Your objective = With pictures left out, set down exactly the lines from the line containing "yellow flashlight: 1 -> 0" through the last line of the data.

Supplied data: Begin

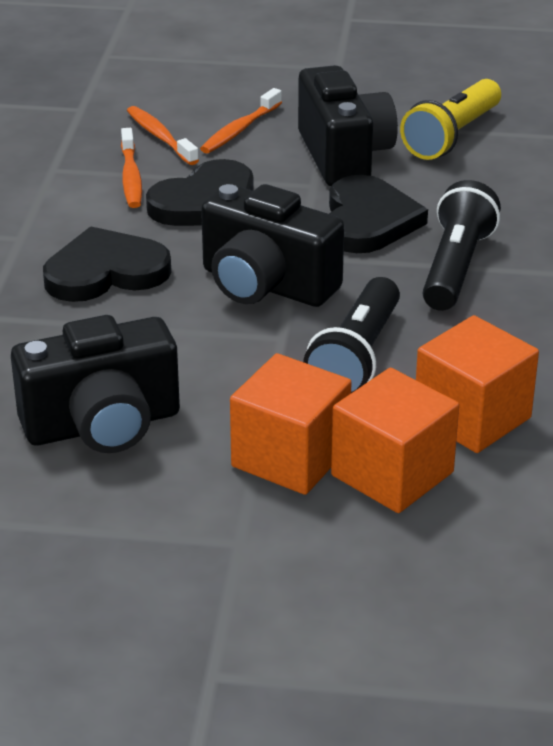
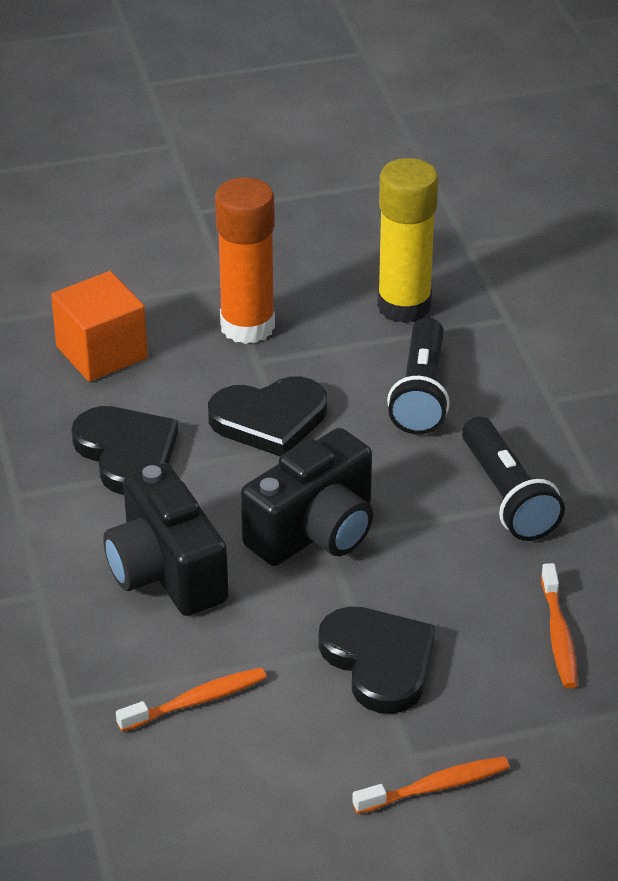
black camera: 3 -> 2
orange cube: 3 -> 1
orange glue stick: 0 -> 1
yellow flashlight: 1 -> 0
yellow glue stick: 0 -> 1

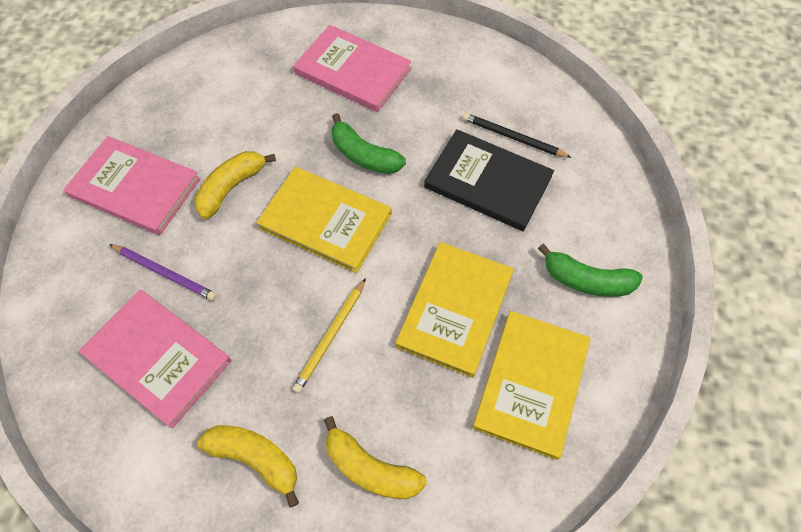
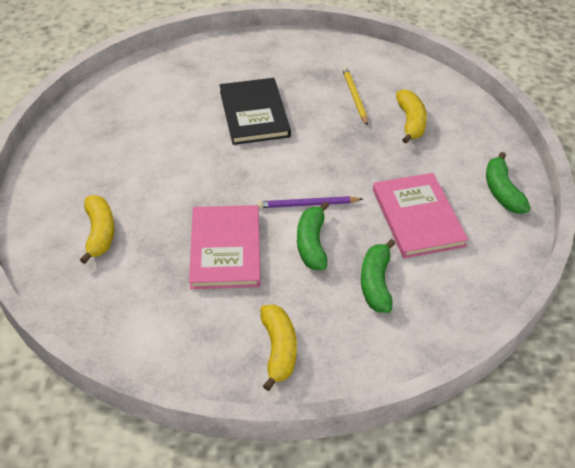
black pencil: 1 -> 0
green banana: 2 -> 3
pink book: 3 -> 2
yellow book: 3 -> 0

Supplied data: End

Result of the exercise =
yellow flashlight: 1 -> 0
yellow glue stick: 0 -> 1

black pencil: 1 -> 0
green banana: 2 -> 3
pink book: 3 -> 2
yellow book: 3 -> 0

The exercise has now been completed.